START GIVEN RECORDS

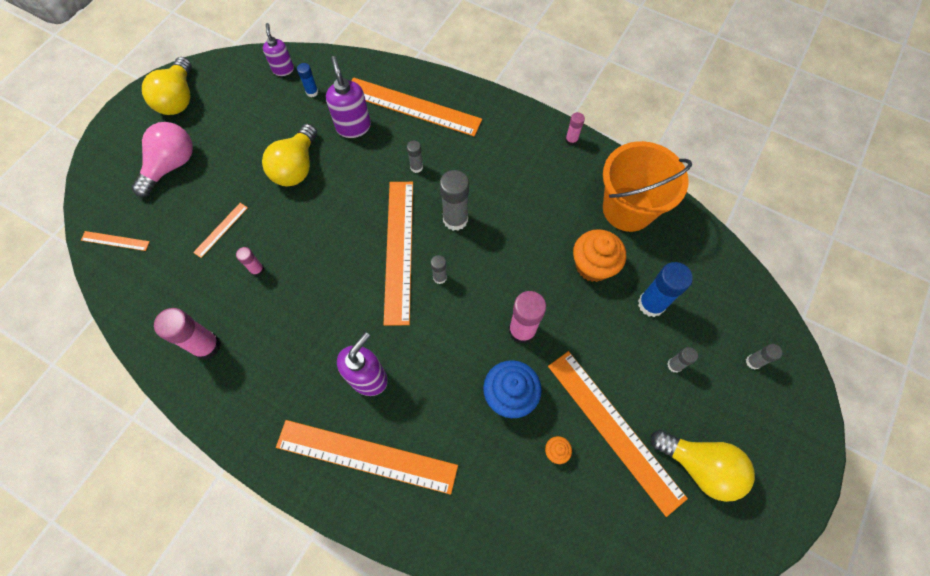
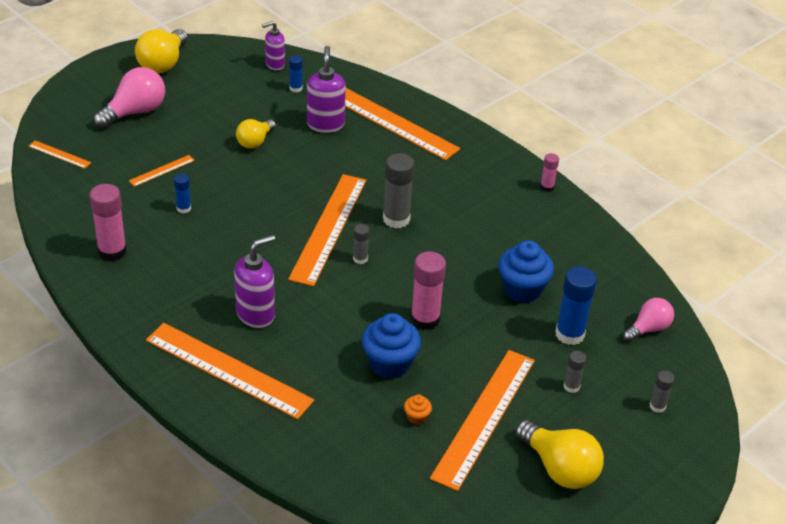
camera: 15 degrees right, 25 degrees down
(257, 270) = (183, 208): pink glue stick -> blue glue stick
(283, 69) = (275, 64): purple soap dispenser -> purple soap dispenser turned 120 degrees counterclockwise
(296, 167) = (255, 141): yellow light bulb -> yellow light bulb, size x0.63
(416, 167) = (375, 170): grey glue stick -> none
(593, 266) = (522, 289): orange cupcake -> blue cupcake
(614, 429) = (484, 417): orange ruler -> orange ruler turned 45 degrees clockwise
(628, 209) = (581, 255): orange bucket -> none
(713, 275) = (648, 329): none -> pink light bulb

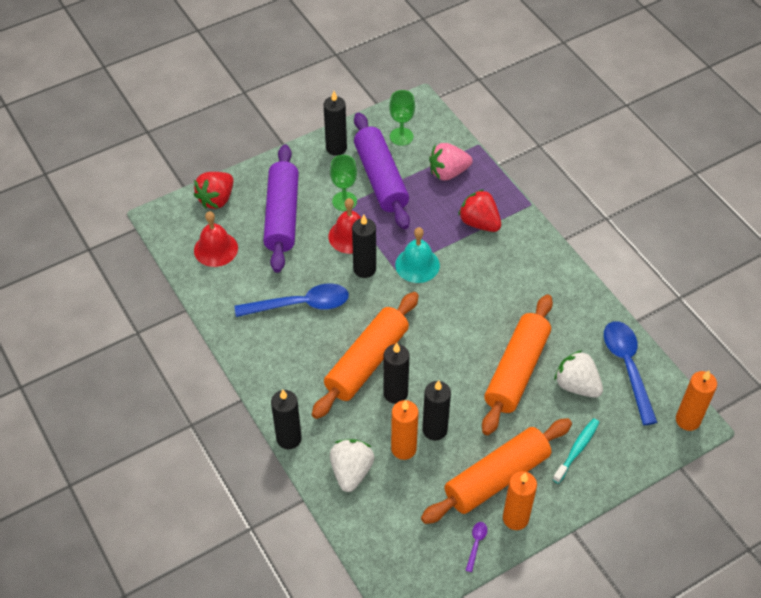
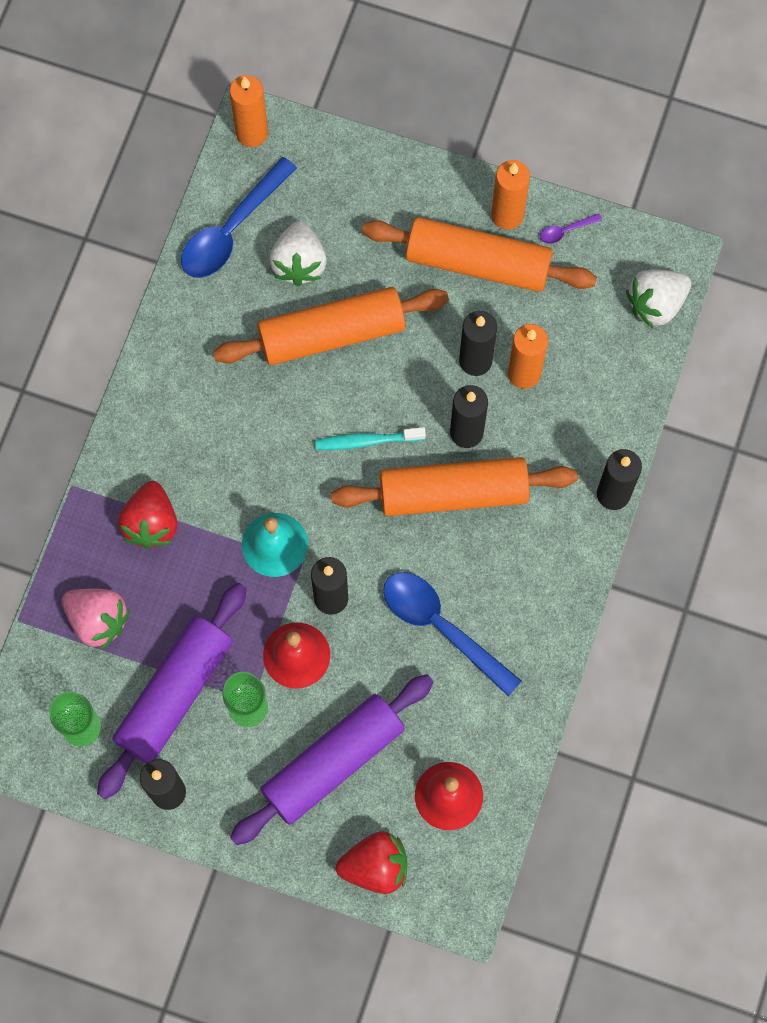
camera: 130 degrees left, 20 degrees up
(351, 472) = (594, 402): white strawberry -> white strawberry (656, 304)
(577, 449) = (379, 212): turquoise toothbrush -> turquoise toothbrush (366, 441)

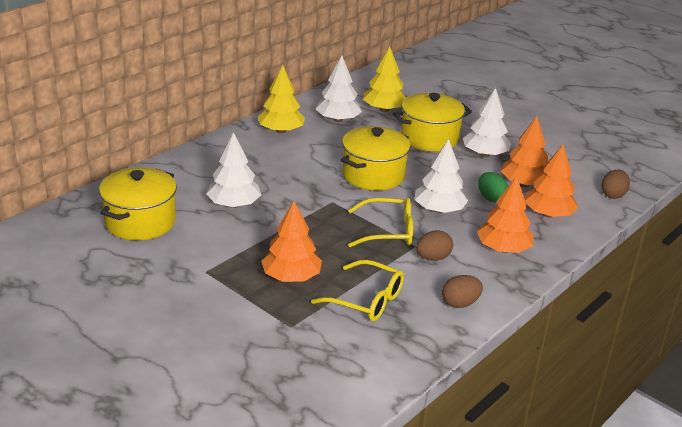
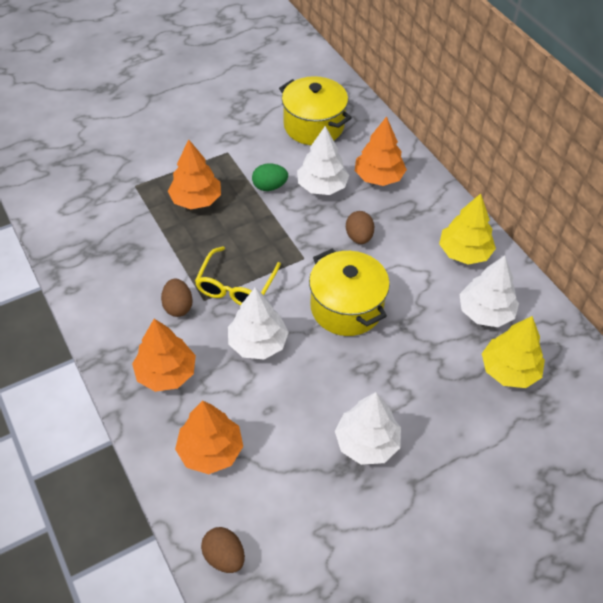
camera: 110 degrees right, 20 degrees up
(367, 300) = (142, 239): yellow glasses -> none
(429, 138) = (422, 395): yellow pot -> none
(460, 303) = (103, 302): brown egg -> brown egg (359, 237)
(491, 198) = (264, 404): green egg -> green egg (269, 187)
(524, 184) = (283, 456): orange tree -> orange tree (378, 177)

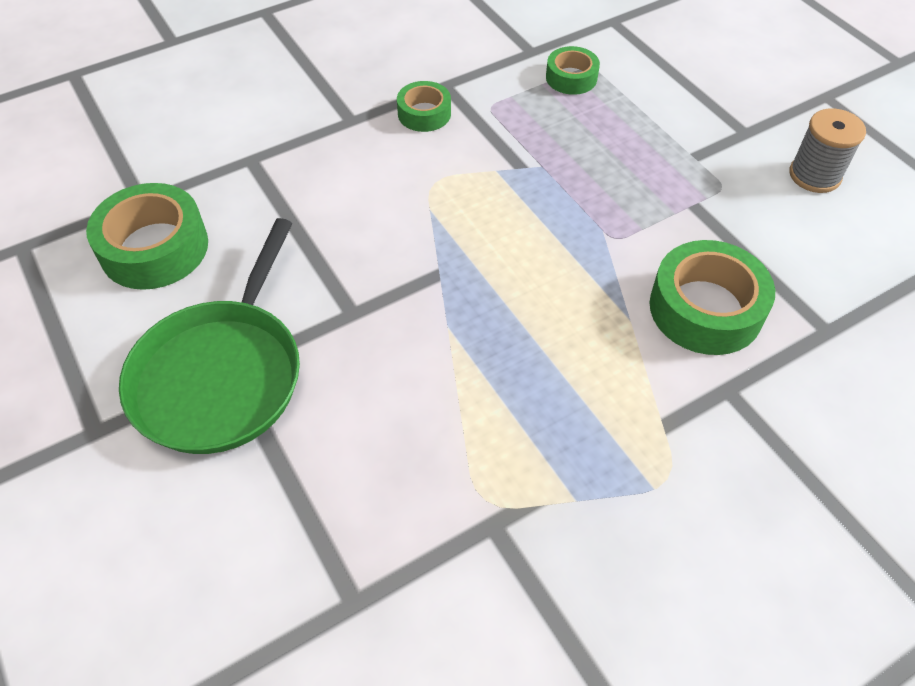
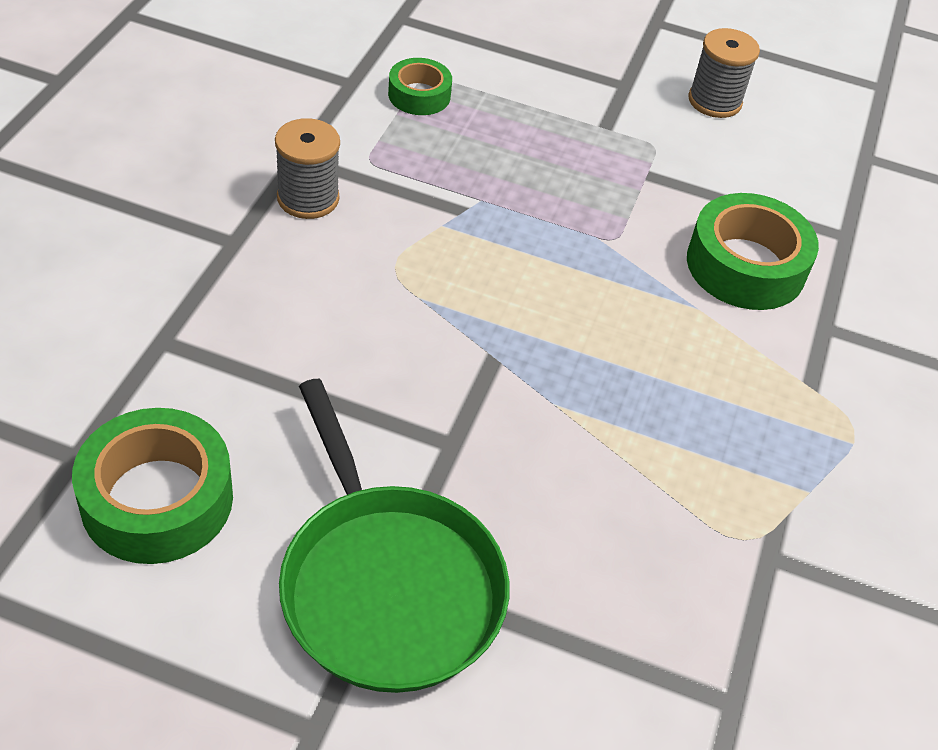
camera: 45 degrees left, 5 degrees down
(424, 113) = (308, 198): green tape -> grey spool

END GIVEN RECORDS

YOUR OBJECTIVE:
Every entry above needs to be printed again exactly, with its pictures left out.

RESPONSE TO THIS TASK:
camera: 15 degrees right, 25 degrees down
(257, 270) = (183, 208): pink glue stick -> blue glue stick
(283, 69) = (275, 64): purple soap dispenser -> purple soap dispenser turned 120 degrees counterclockwise
(296, 167) = (255, 141): yellow light bulb -> yellow light bulb, size x0.63
(416, 167) = (375, 170): grey glue stick -> none
(593, 266) = (522, 289): orange cupcake -> blue cupcake
(614, 429) = (484, 417): orange ruler -> orange ruler turned 45 degrees clockwise
(628, 209) = (581, 255): orange bucket -> none
(713, 275) = (648, 329): none -> pink light bulb

camera: 130 degrees left, 20 degrees up
(351, 472) = (594, 402): white strawberry -> white strawberry (656, 304)
(577, 449) = (379, 212): turquoise toothbrush -> turquoise toothbrush (366, 441)

camera: 110 degrees right, 20 degrees up
(367, 300) = (142, 239): yellow glasses -> none
(429, 138) = (422, 395): yellow pot -> none
(460, 303) = (103, 302): brown egg -> brown egg (359, 237)
(491, 198) = (264, 404): green egg -> green egg (269, 187)
(524, 184) = (283, 456): orange tree -> orange tree (378, 177)

camera: 45 degrees left, 5 degrees down
(424, 113) = (308, 198): green tape -> grey spool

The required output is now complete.